(Beginning of Data)

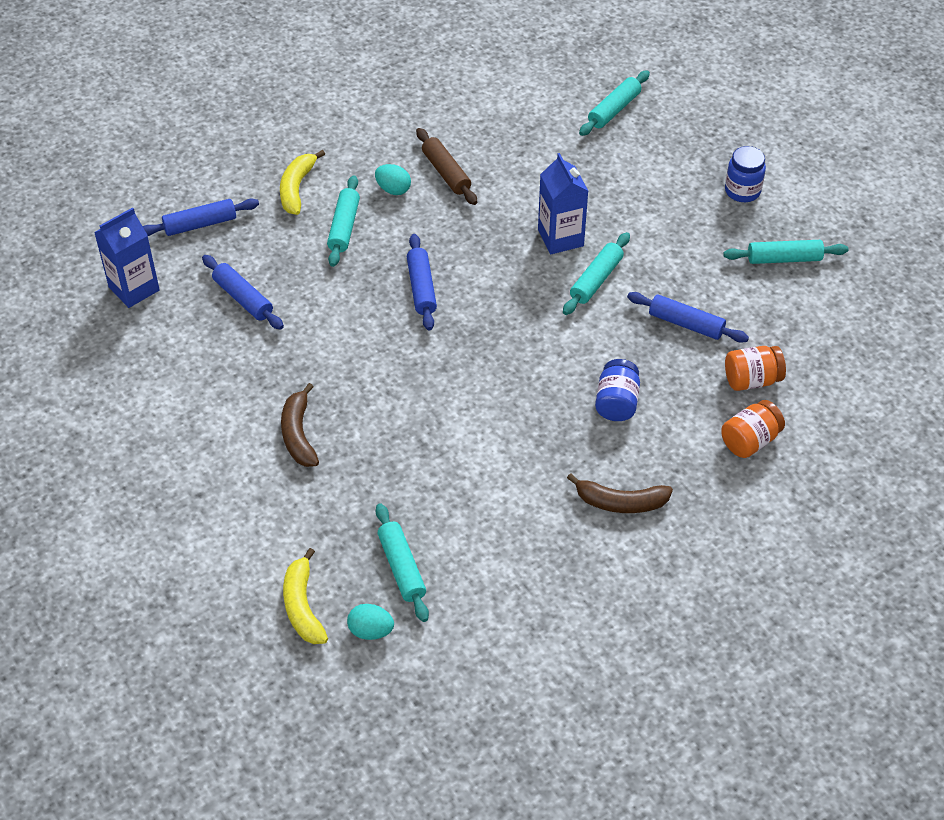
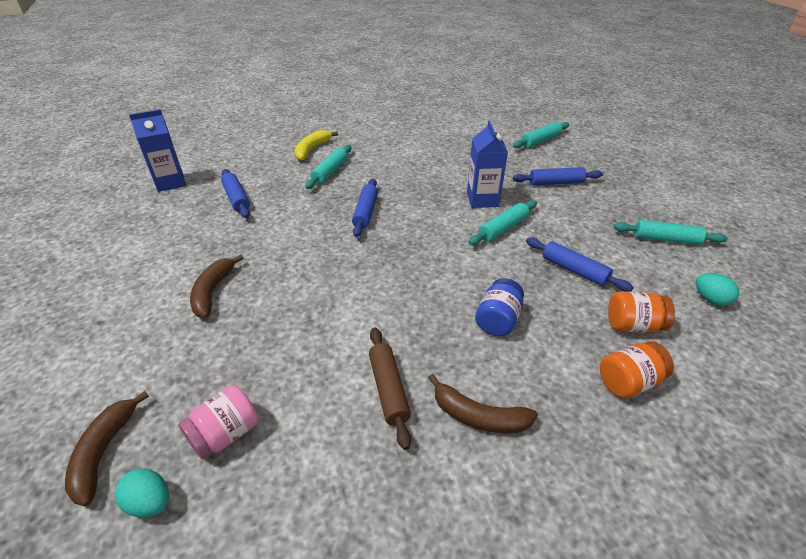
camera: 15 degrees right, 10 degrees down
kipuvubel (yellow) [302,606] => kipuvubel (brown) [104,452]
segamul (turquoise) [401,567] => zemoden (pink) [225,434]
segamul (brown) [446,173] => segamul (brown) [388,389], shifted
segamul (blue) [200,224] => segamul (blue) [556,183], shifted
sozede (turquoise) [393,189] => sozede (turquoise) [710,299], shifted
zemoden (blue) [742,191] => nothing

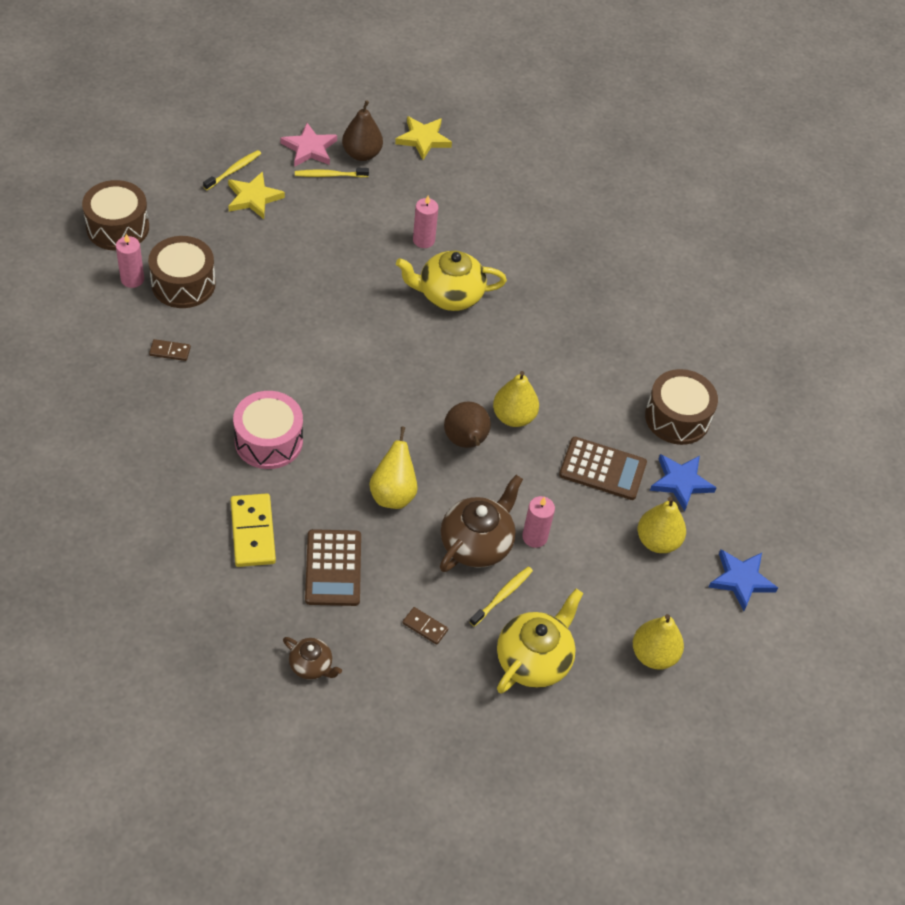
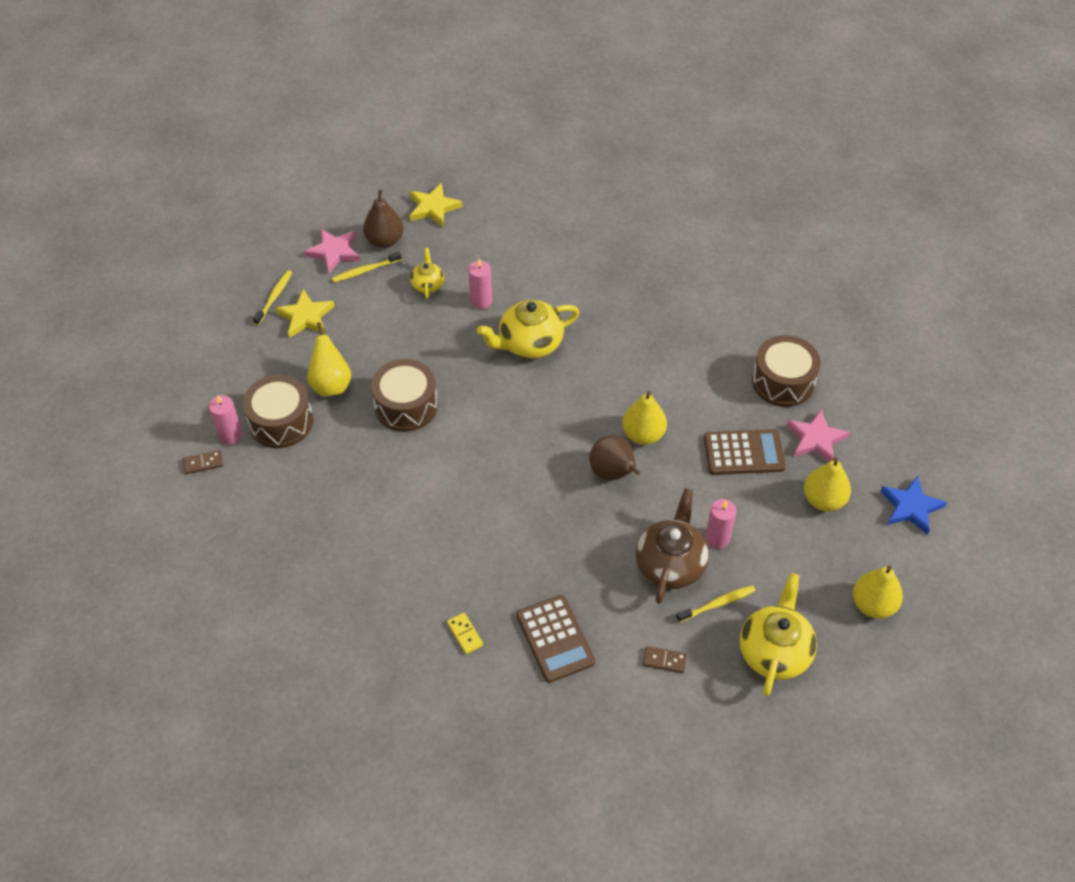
camera: 15 degrees left, 0 degrees up
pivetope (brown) [170,351] => pivetope (brown) [203,463], shifted
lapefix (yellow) [393,494] => lapefix (yellow) [331,385], shifted
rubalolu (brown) [118,227] => rubalolu (brown) [406,406], shifted
nothing => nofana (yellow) [427,285]
pivetope (yellow) [253,532] => pivetope (yellow) [465,634], x0.52
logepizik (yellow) [502,596] => logepizik (yellow) [717,604], 45 degrees clockwise
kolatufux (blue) [681,482] => kolatufux (pink) [816,439]
rubalolu (pink) [268,441] => nothing
nofana (brown) [311,666] => nothing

(End of Data)

▸ Required work
Filter the entries down to the lines with the word "segamul" in them.

▸ Reply to the task
segamul (turquoise) [401,567] => zemoden (pink) [225,434]
segamul (brown) [446,173] => segamul (brown) [388,389], shifted
segamul (blue) [200,224] => segamul (blue) [556,183], shifted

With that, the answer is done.